> _The problem_
Check every line of the records below for the string "NAND" and copy the ones that have it.
*** Supplied material ***
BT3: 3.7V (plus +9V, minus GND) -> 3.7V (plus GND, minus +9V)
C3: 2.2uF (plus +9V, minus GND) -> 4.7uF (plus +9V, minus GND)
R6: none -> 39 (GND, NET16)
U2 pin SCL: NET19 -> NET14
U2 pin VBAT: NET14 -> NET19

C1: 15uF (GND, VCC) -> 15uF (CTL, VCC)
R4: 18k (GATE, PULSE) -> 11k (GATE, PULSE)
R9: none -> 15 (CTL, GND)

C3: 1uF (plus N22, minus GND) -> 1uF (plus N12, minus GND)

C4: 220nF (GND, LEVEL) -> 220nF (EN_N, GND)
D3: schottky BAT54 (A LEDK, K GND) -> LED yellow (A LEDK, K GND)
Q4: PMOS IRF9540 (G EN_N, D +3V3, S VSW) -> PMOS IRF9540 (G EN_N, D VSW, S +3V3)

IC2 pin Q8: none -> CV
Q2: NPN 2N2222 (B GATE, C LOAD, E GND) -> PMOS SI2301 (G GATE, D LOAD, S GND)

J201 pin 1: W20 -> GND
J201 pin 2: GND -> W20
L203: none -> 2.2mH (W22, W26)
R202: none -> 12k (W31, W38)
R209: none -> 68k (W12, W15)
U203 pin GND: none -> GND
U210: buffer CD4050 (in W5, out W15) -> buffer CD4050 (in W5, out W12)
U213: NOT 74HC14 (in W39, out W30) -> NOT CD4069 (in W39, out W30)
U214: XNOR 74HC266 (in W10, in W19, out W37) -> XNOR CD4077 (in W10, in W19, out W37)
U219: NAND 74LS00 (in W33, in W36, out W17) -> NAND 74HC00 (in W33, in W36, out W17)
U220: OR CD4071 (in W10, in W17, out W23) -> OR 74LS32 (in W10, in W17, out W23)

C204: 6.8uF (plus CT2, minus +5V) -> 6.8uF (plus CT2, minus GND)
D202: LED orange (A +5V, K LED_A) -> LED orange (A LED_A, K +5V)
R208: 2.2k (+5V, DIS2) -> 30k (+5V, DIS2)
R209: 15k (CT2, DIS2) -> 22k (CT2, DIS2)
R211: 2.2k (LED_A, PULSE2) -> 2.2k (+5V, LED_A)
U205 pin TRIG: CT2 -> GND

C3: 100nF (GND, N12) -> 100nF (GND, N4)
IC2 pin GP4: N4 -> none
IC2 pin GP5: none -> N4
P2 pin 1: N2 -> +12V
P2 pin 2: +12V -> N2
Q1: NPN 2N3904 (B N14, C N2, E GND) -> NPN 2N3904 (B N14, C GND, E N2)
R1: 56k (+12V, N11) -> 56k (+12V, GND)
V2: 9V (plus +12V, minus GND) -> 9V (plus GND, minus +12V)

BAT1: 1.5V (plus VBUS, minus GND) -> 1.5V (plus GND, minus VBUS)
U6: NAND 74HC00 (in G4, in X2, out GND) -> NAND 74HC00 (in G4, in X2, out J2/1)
*** End of Supplied material ***
> _Written response_
U219: NAND 74LS00 (in W33, in W36, out W17) -> NAND 74HC00 (in W33, in W36, out W17)
U6: NAND 74HC00 (in G4, in X2, out GND) -> NAND 74HC00 (in G4, in X2, out J2/1)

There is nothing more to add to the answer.